[Start of section]

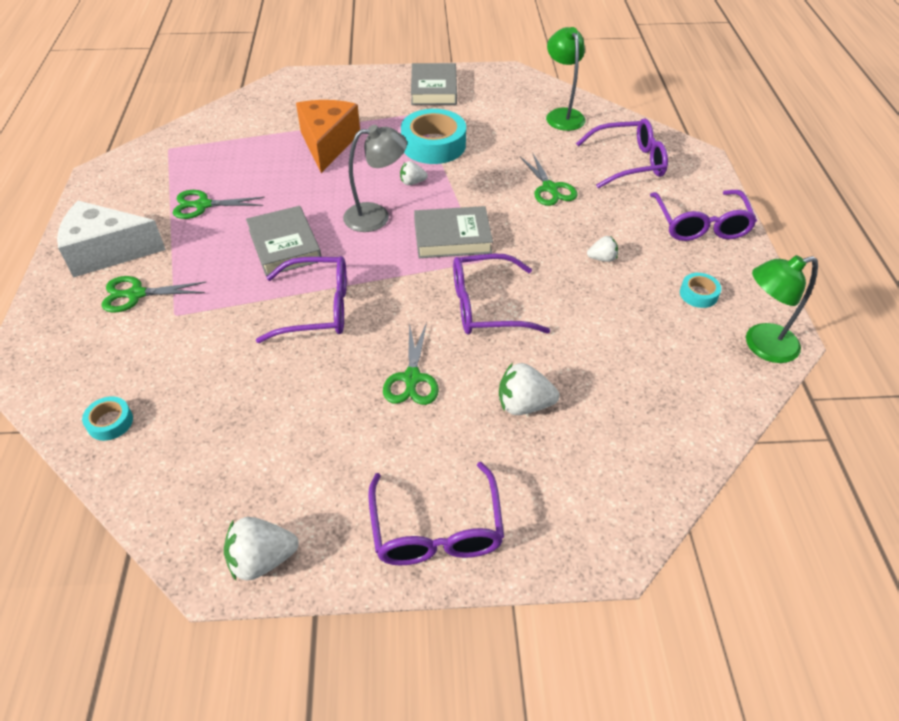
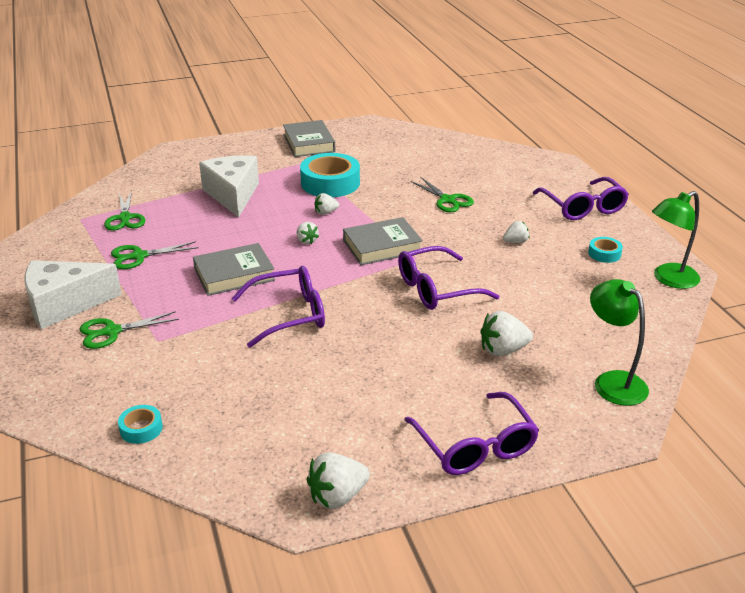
camera: 15 degrees left, 15 degrees down
grey book [246,206,321,276] -> grey book turned 75 degrees counterclockwise [193,243,275,296]
orange cheese [296,100,360,173] -> white cheese [199,155,259,217]
grey lamp [343,125,407,232] -> white strawberry [297,222,319,244]
green scissors [383,322,439,405] -> green scissors moved to [104,190,145,231]
green lamp [546,27,586,131] -> green lamp moved to [590,279,649,406]
purple glasses [576,118,668,189] -> none

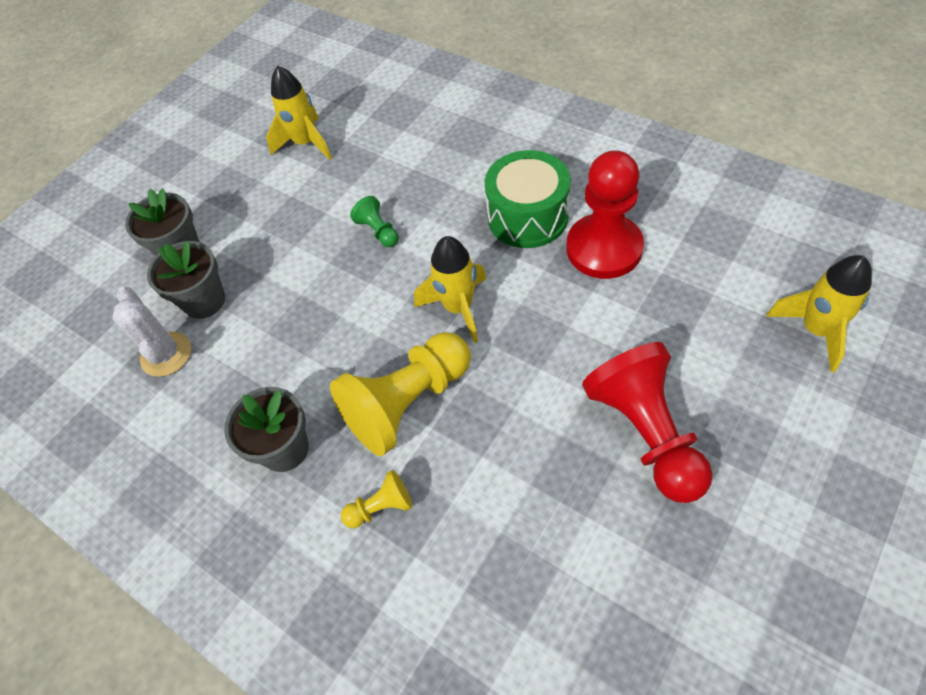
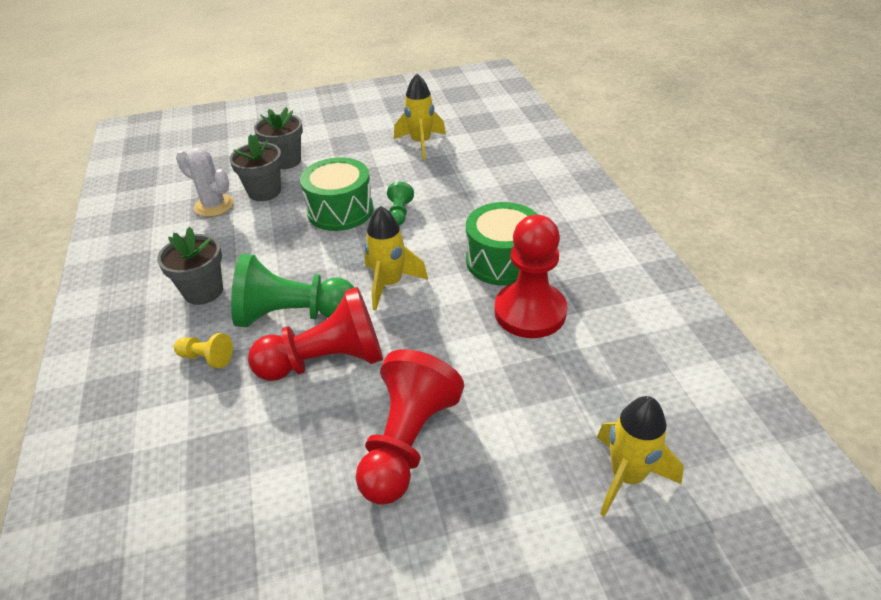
camera: 35 degrees right, 15 degrees down
white cactus [113,287,191,377] -> white cactus turned 75 degrees counterclockwise [176,148,234,217]
yellow pawn [330,332,471,456] -> green pawn [231,254,354,327]
none -> red pawn [248,287,383,381]
none -> green drum [300,157,374,231]

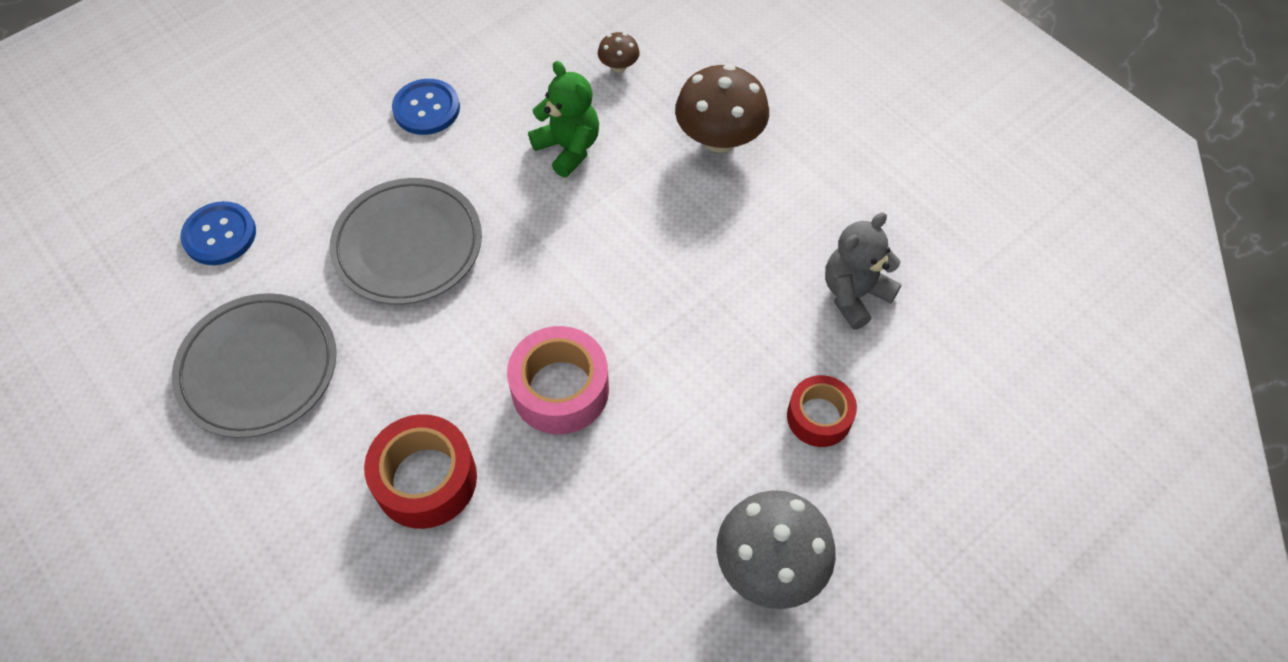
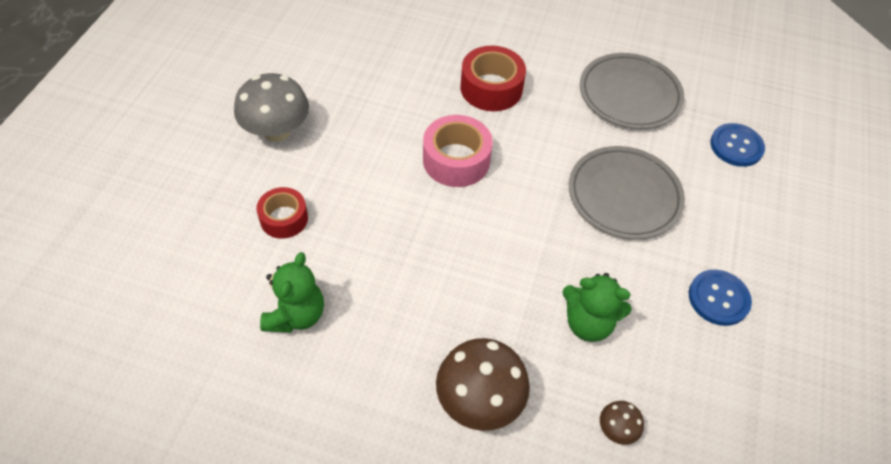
camera: 145 degrees right, 5 degrees down
grey teddy bear [825,212,901,330] -> green teddy bear [260,252,324,333]

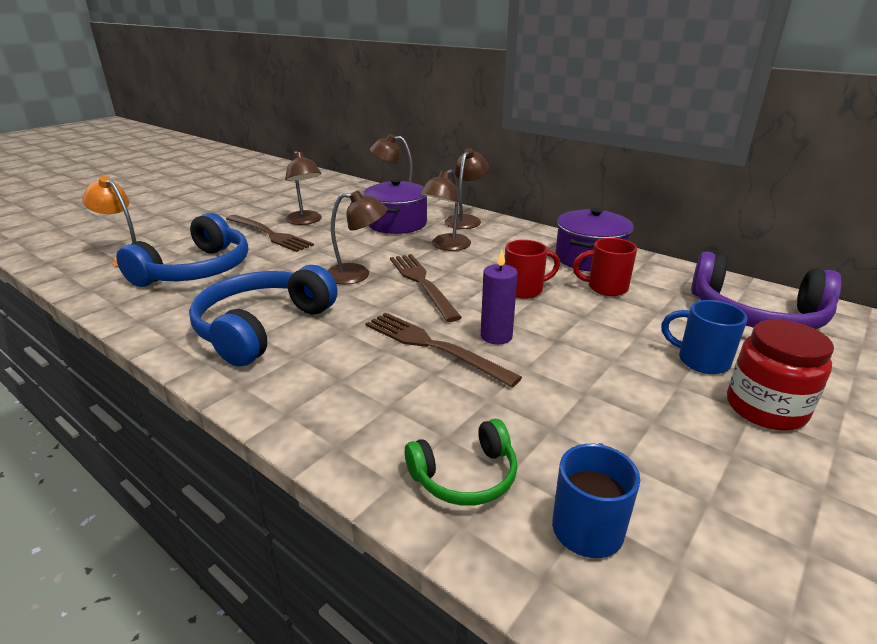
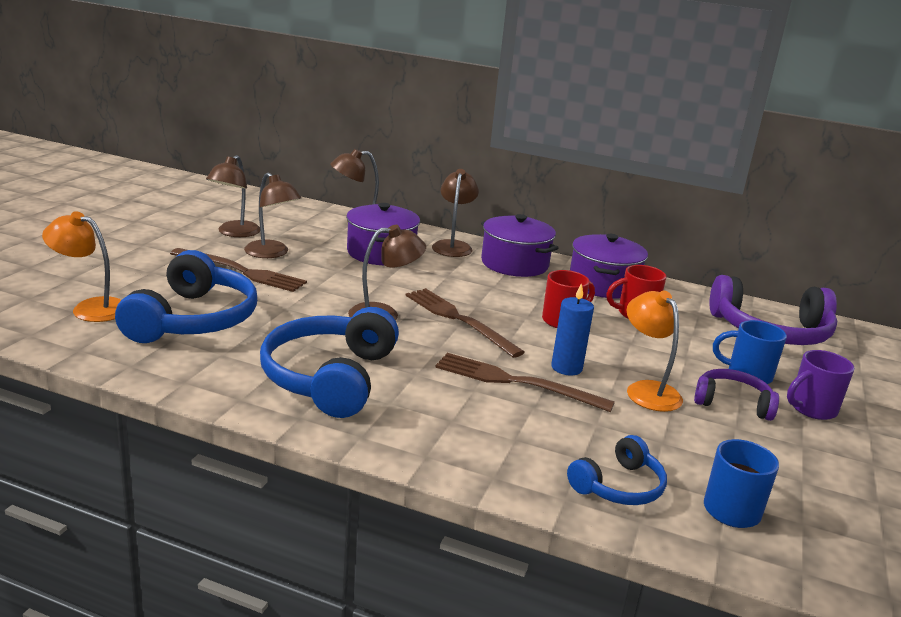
camera: 20 degrees left, 5 degrees down
green headphones [405,419,517,506] -> blue headphones [567,435,667,505]
brown lamp [420,169,471,251] -> brown lamp moved to [206,155,260,237]
purple candle [481,250,518,345] -> blue candle [551,283,594,376]
red jar [727,319,834,431] -> purple mug [787,350,855,420]
none -> purple pot [481,214,559,277]
none -> orange lamp [627,291,683,412]
none -> purple headphones [694,369,779,421]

[End of section]

◆ Problem
Word for word and without pictures, restate only the lines running from the one that contains "none -> green drum [300,157,374,231]" through the last line of the listing above.

◆ Your solution
none -> green drum [300,157,374,231]

camera: 145 degrees right, 5 degrees down
grey teddy bear [825,212,901,330] -> green teddy bear [260,252,324,333]

camera: 20 degrees left, 5 degrees down
green headphones [405,419,517,506] -> blue headphones [567,435,667,505]
brown lamp [420,169,471,251] -> brown lamp moved to [206,155,260,237]
purple candle [481,250,518,345] -> blue candle [551,283,594,376]
red jar [727,319,834,431] -> purple mug [787,350,855,420]
none -> purple pot [481,214,559,277]
none -> orange lamp [627,291,683,412]
none -> purple headphones [694,369,779,421]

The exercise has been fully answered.